--- DATA PROVIDED Enclosed Below ---

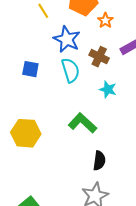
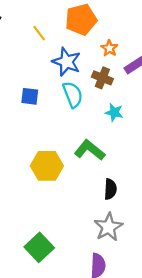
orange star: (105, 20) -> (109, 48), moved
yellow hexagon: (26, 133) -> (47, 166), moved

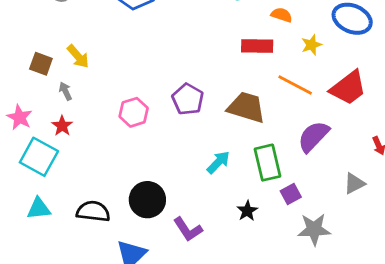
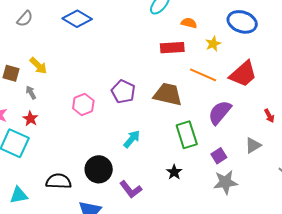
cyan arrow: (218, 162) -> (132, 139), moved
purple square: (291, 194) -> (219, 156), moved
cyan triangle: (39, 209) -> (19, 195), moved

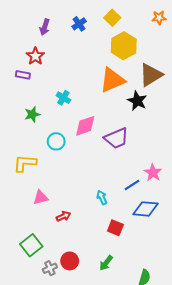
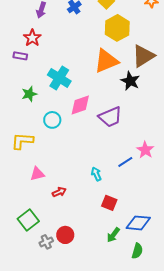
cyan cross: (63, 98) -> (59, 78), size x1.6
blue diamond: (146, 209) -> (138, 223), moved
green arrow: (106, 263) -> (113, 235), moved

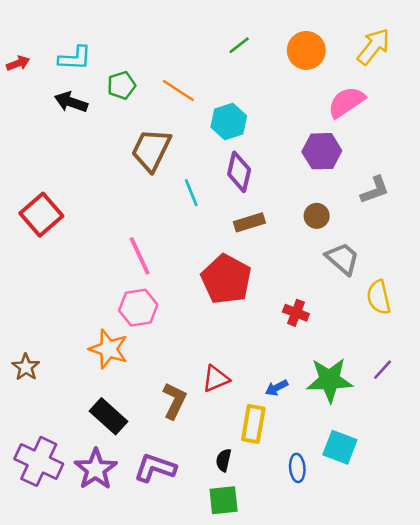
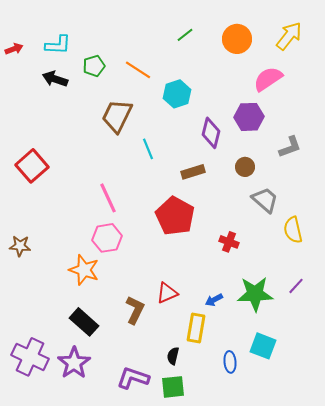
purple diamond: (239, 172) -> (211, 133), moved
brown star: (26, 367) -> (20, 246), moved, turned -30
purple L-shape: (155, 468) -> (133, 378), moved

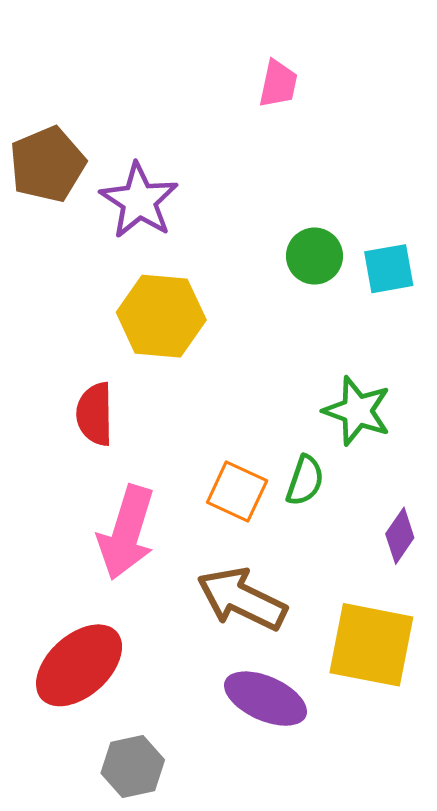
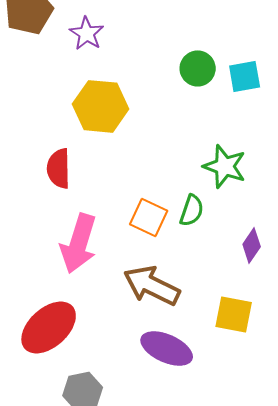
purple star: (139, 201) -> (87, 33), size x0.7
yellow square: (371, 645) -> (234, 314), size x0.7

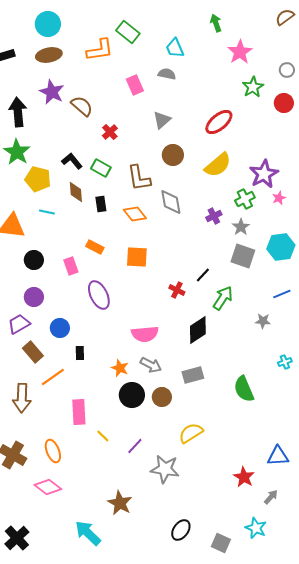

--- End of Enclosed DATA PROVIDED ---
--- DATA PROVIDED Enclosed Below ---

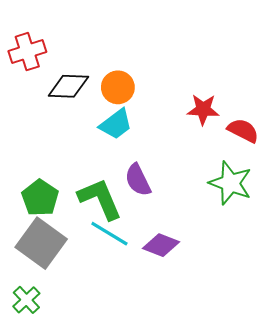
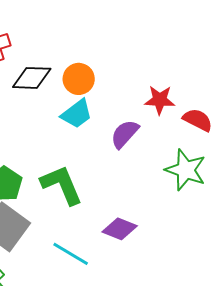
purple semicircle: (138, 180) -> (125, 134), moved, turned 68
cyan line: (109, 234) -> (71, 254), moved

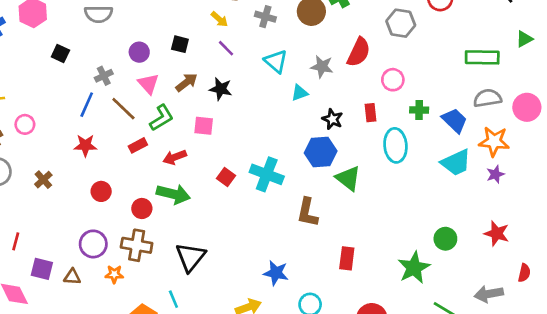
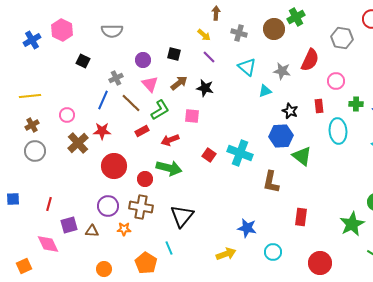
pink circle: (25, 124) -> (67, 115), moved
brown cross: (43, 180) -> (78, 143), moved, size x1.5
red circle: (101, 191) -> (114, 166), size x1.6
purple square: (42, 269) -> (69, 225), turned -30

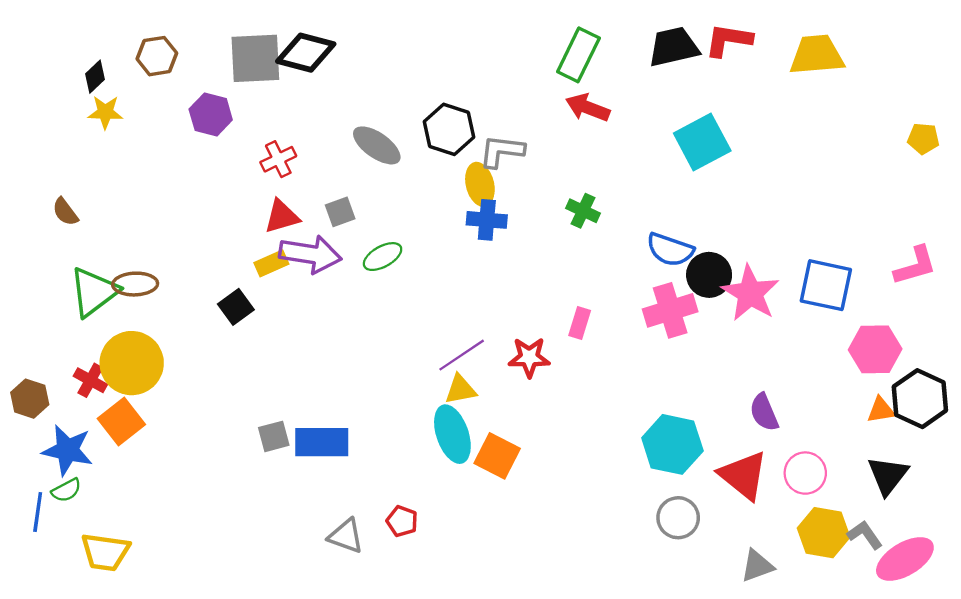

--- End of Enclosed DATA PROVIDED ---

● WHAT IS REQUIRED
Among the entries above, copy exactly the stretch from the line holding "cyan line: (109, 234) -> (71, 254), moved" through the line holding "purple square: (42, 269)", leaving out any pictures.

● YOUR RESPONSE
cyan line: (109, 234) -> (71, 254), moved

pink circle: (25, 124) -> (67, 115), moved
brown cross: (43, 180) -> (78, 143), moved, size x1.5
red circle: (101, 191) -> (114, 166), size x1.6
purple square: (42, 269) -> (69, 225), turned -30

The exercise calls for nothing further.